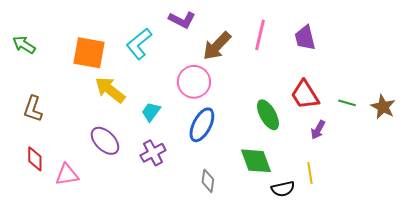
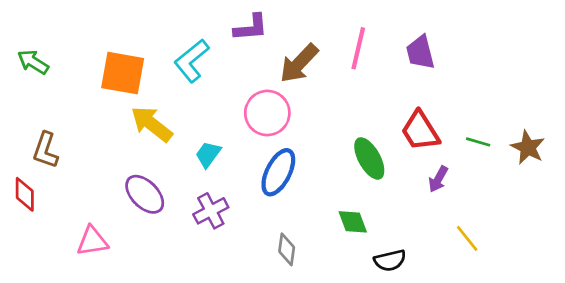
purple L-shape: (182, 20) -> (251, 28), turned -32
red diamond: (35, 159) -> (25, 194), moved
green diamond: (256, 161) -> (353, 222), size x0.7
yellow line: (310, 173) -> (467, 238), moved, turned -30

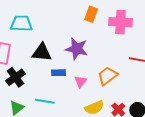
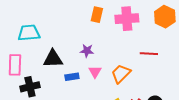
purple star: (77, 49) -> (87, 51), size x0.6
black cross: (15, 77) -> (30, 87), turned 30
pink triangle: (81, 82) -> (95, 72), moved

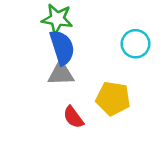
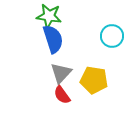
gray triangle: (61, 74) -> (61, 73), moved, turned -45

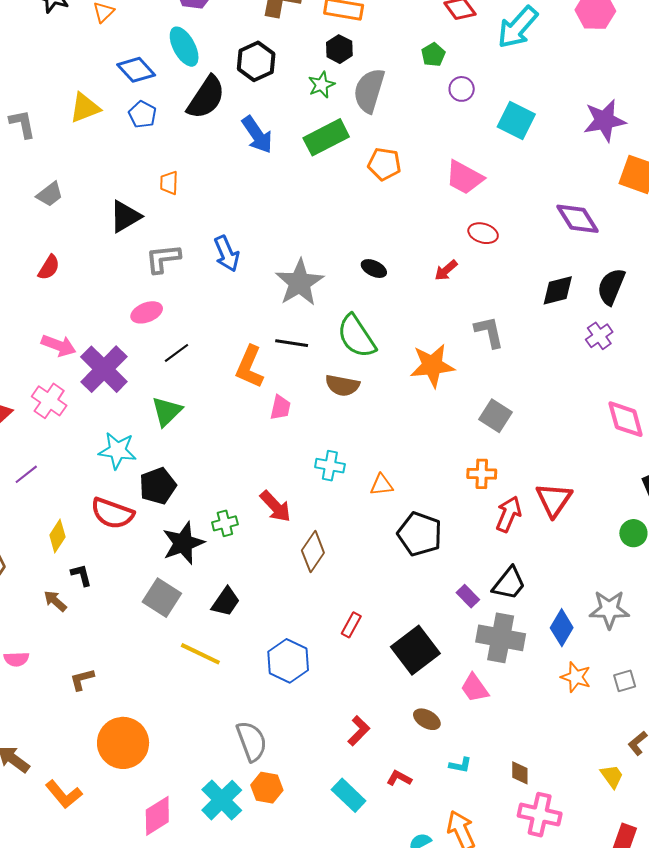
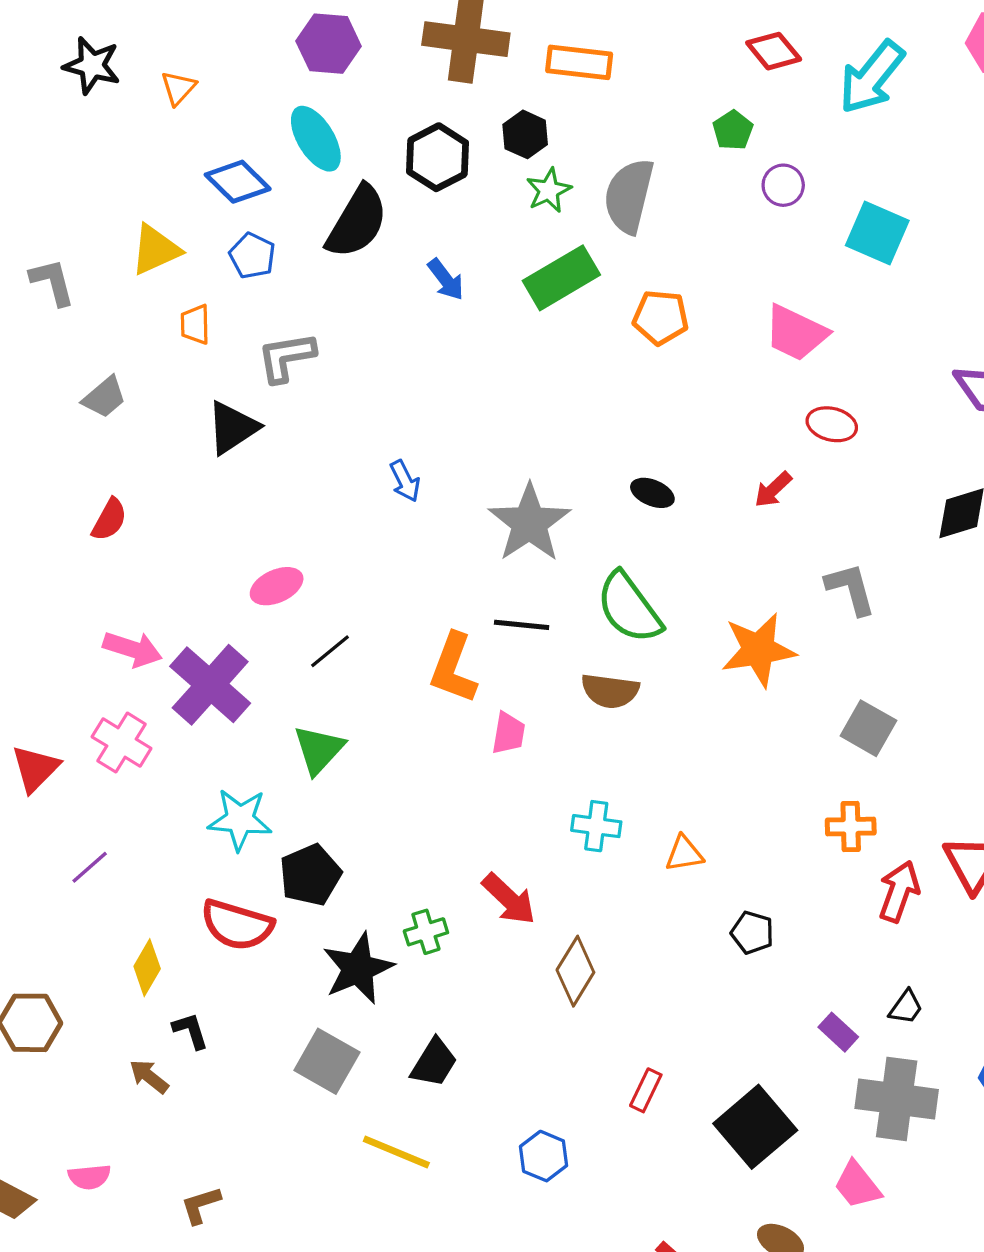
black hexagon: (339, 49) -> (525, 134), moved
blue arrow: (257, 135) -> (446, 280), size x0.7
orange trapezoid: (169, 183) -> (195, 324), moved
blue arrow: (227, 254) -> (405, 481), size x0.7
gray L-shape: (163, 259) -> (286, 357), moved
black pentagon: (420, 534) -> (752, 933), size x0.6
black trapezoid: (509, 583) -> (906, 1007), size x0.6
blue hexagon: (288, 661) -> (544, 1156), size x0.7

########################################

## What to do
Please output the line that contains "blue arrow: (227, 254)" and every line after it in the entries above, exactly, and nothing more.

## Output of the task
blue arrow: (227, 254) -> (405, 481), size x0.7
gray L-shape: (163, 259) -> (286, 357), moved
black pentagon: (420, 534) -> (752, 933), size x0.6
black trapezoid: (509, 583) -> (906, 1007), size x0.6
blue hexagon: (288, 661) -> (544, 1156), size x0.7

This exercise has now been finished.